### PROBLEM DETAILS
Exclude the pictures, and otherwise reproduce the data in full.

### EXTRACTED RECORDS
+---+
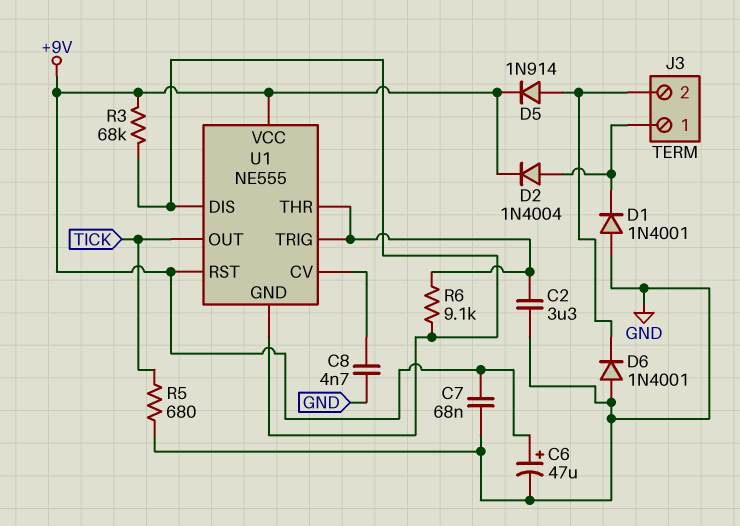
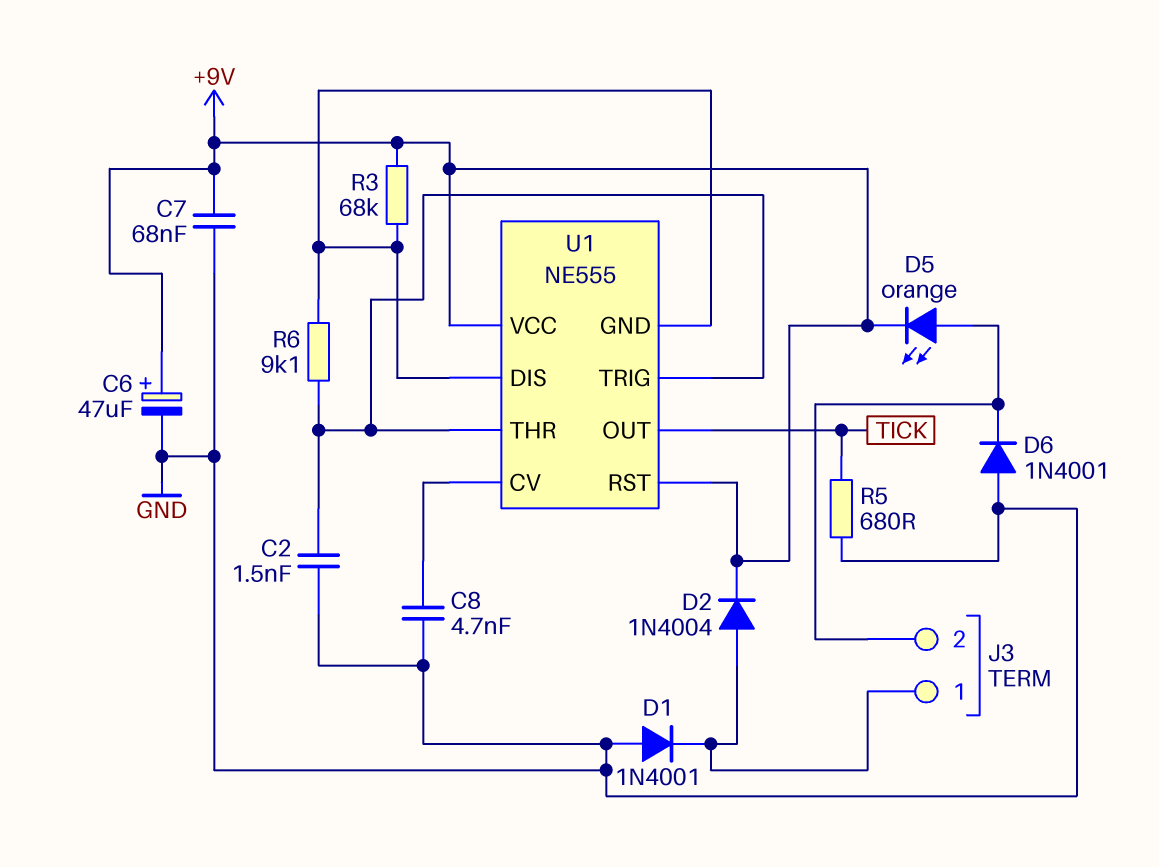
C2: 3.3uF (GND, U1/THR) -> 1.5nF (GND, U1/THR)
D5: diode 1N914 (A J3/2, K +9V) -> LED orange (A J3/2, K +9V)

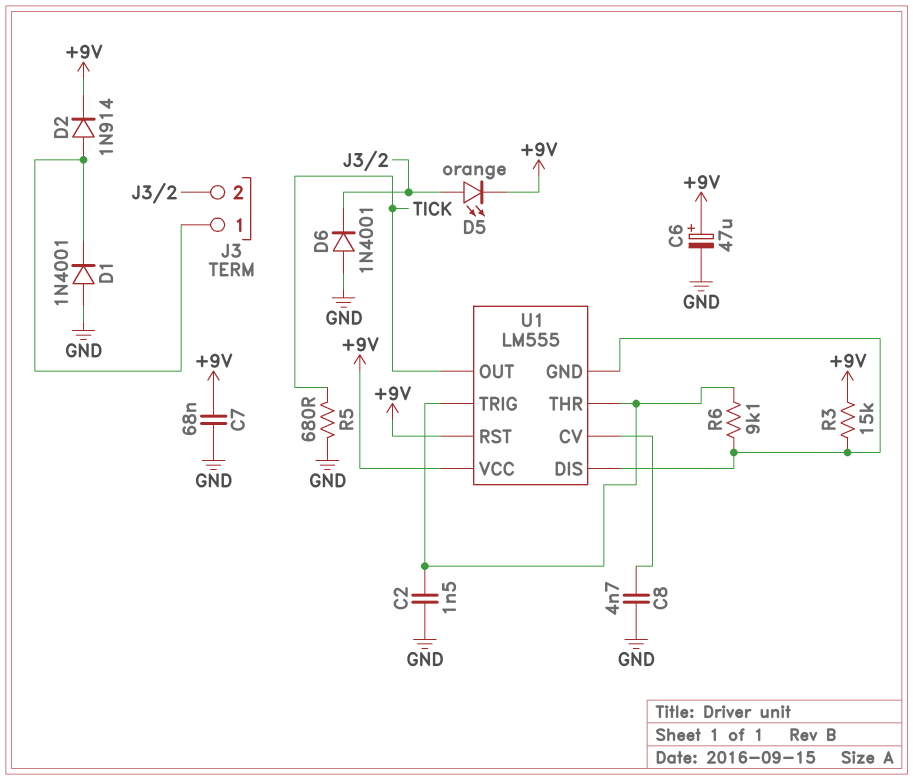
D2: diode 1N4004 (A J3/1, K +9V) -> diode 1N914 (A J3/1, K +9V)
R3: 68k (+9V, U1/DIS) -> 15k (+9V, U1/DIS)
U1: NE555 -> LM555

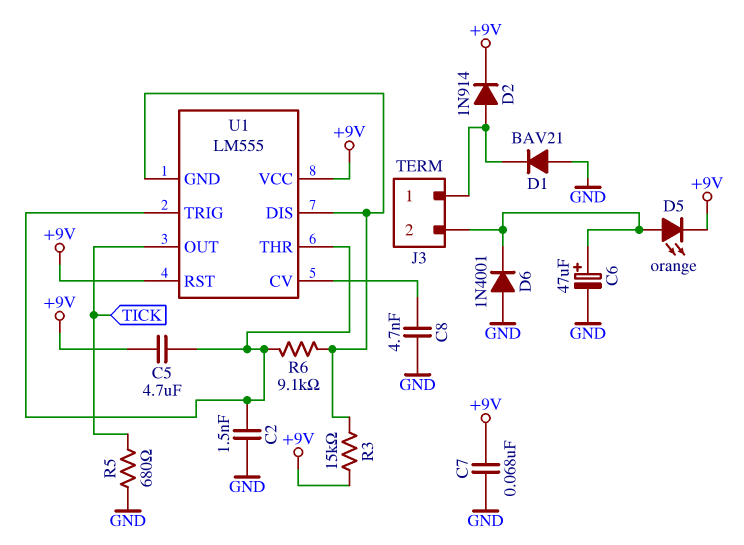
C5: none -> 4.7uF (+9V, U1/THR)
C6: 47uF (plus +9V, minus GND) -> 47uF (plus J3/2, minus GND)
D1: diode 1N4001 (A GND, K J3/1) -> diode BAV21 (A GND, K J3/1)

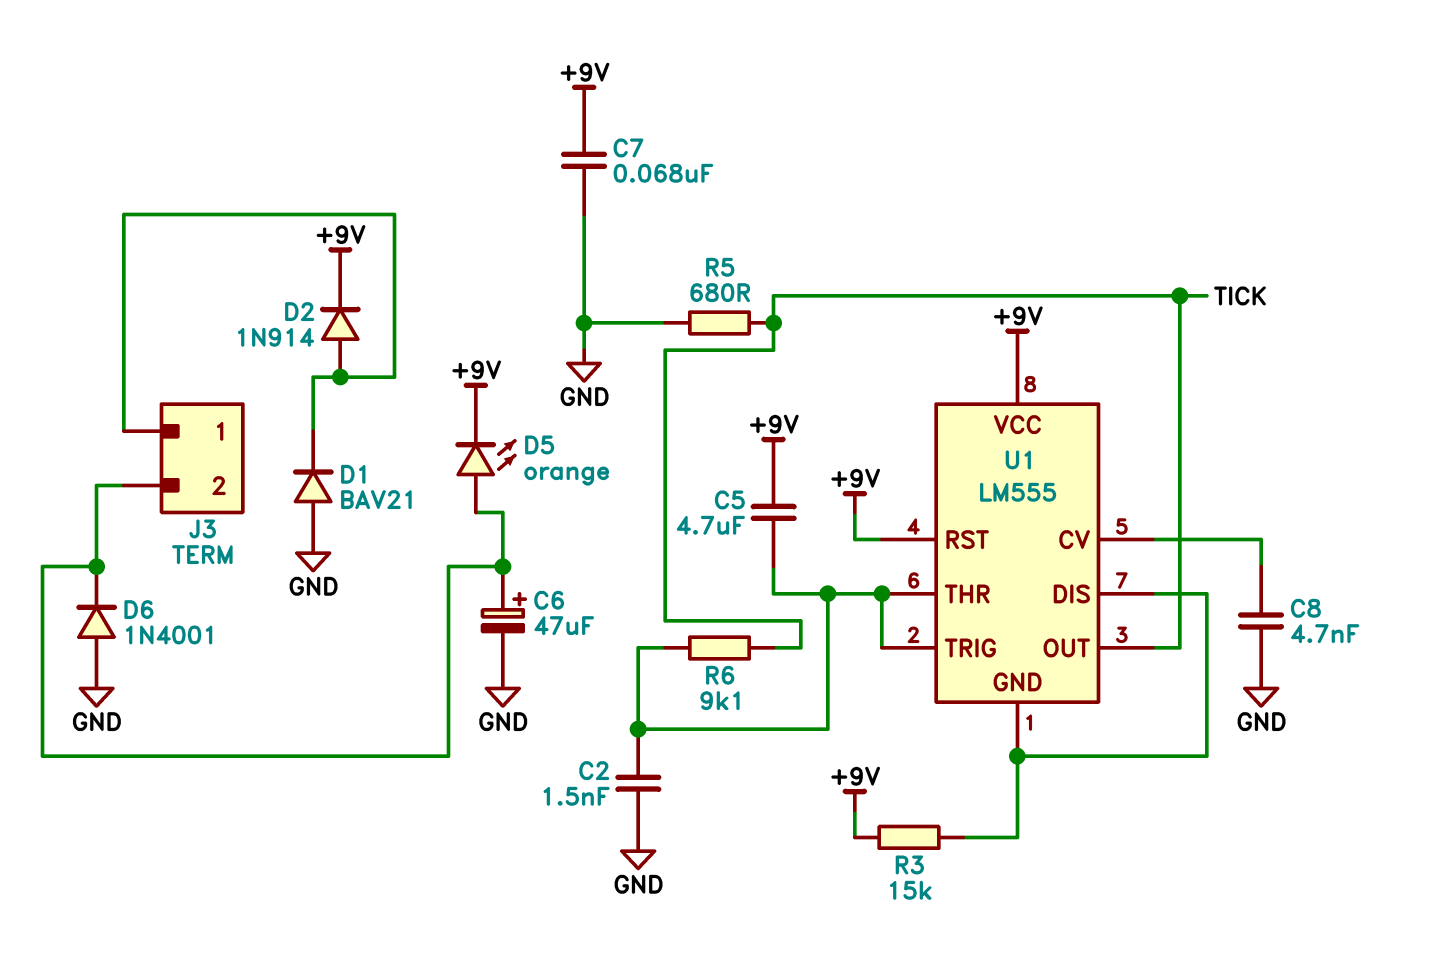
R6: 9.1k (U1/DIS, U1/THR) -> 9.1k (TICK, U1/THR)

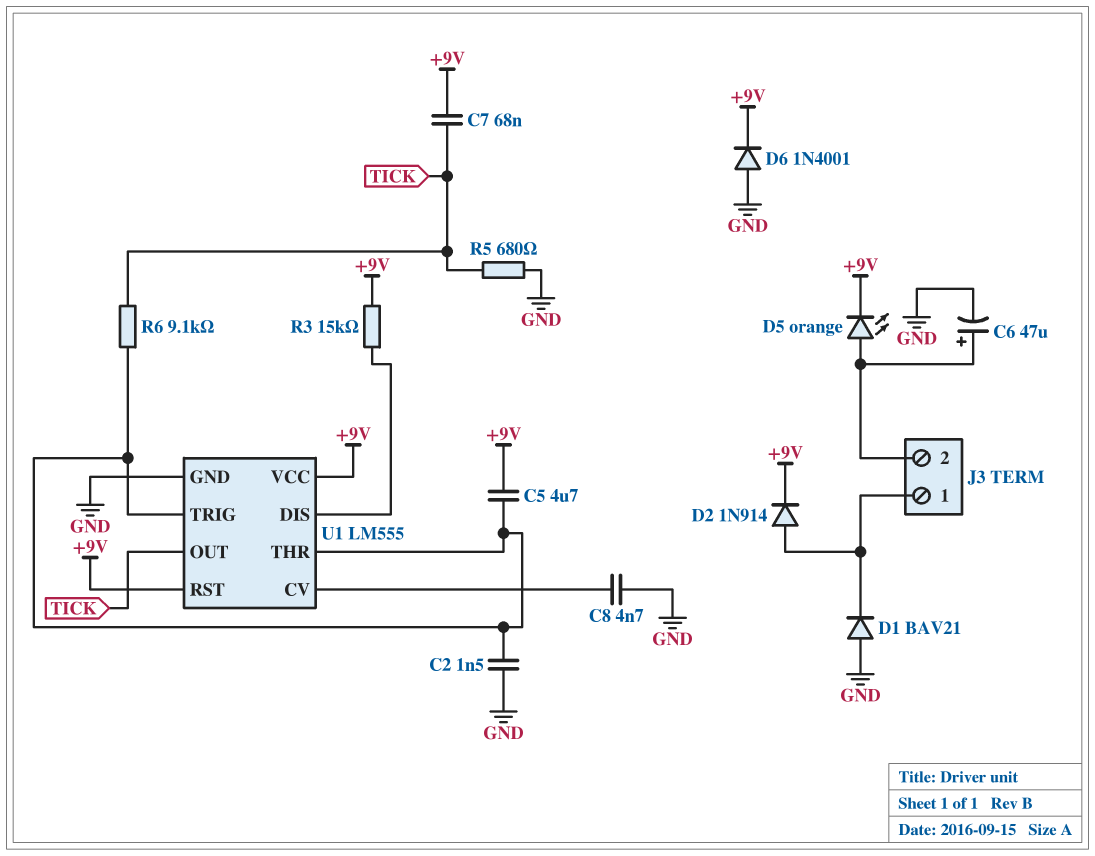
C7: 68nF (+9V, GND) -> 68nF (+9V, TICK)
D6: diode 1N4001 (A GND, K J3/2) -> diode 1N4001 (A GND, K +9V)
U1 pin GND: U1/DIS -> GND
+---+
### EXERCISE OUTPUT
C2: 3.3uF (GND, U1/THR) -> 1.5nF (GND, U1/THR)
D5: diode 1N914 (A J3/2, K +9V) -> LED orange (A J3/2, K +9V)

D2: diode 1N4004 (A J3/1, K +9V) -> diode 1N914 (A J3/1, K +9V)
R3: 68k (+9V, U1/DIS) -> 15k (+9V, U1/DIS)
U1: NE555 -> LM555

C5: none -> 4.7uF (+9V, U1/THR)
C6: 47uF (plus +9V, minus GND) -> 47uF (plus J3/2, minus GND)
D1: diode 1N4001 (A GND, K J3/1) -> diode BAV21 (A GND, K J3/1)

R6: 9.1k (U1/DIS, U1/THR) -> 9.1k (TICK, U1/THR)

C7: 68nF (+9V, GND) -> 68nF (+9V, TICK)
D6: diode 1N4001 (A GND, K J3/2) -> diode 1N4001 (A GND, K +9V)
U1 pin GND: U1/DIS -> GND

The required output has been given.